Task instructions: The full listing, returned exactly and free of pictures, is the expected answer.

Input data:
>>>>>
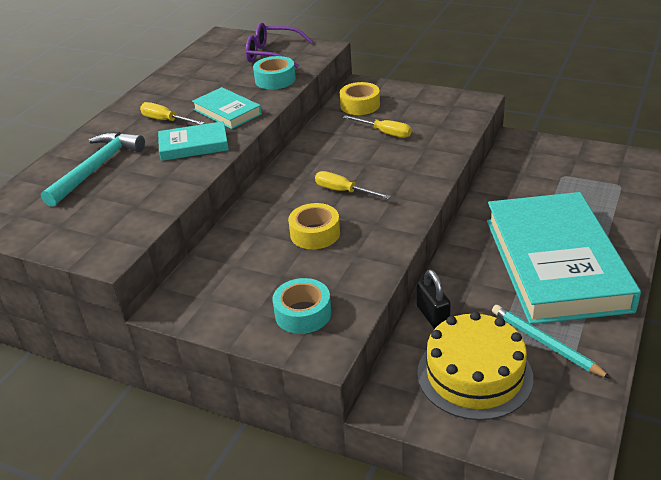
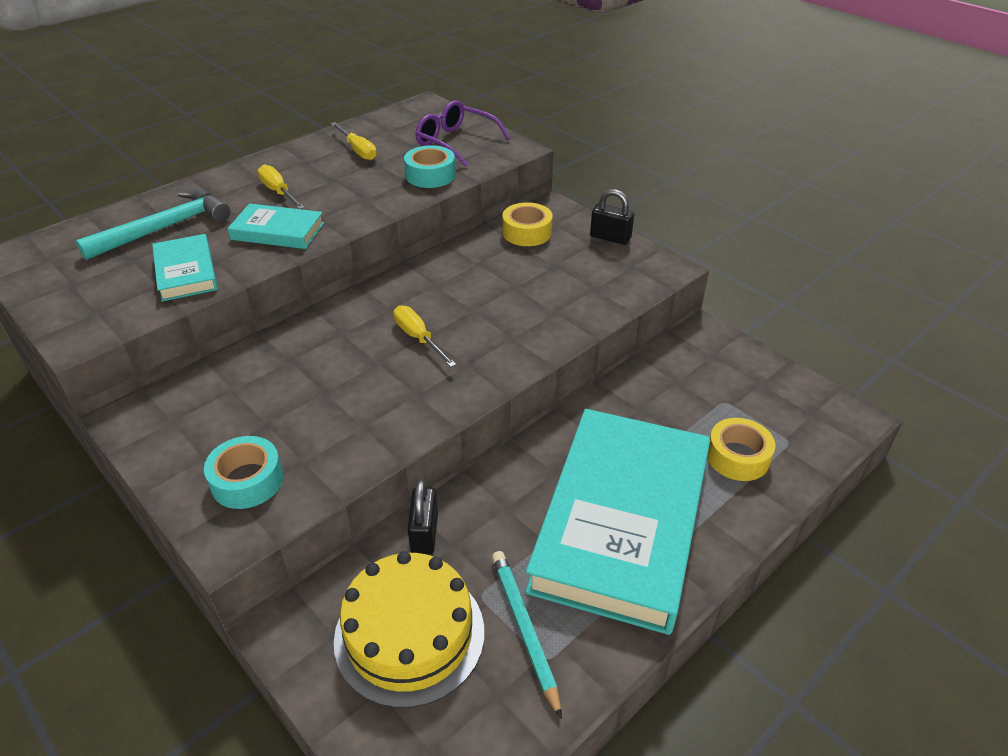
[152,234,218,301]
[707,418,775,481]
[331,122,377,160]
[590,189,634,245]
<<<<<
Your response:
[152,234,218,301]
[707,418,775,481]
[331,122,377,160]
[590,189,634,245]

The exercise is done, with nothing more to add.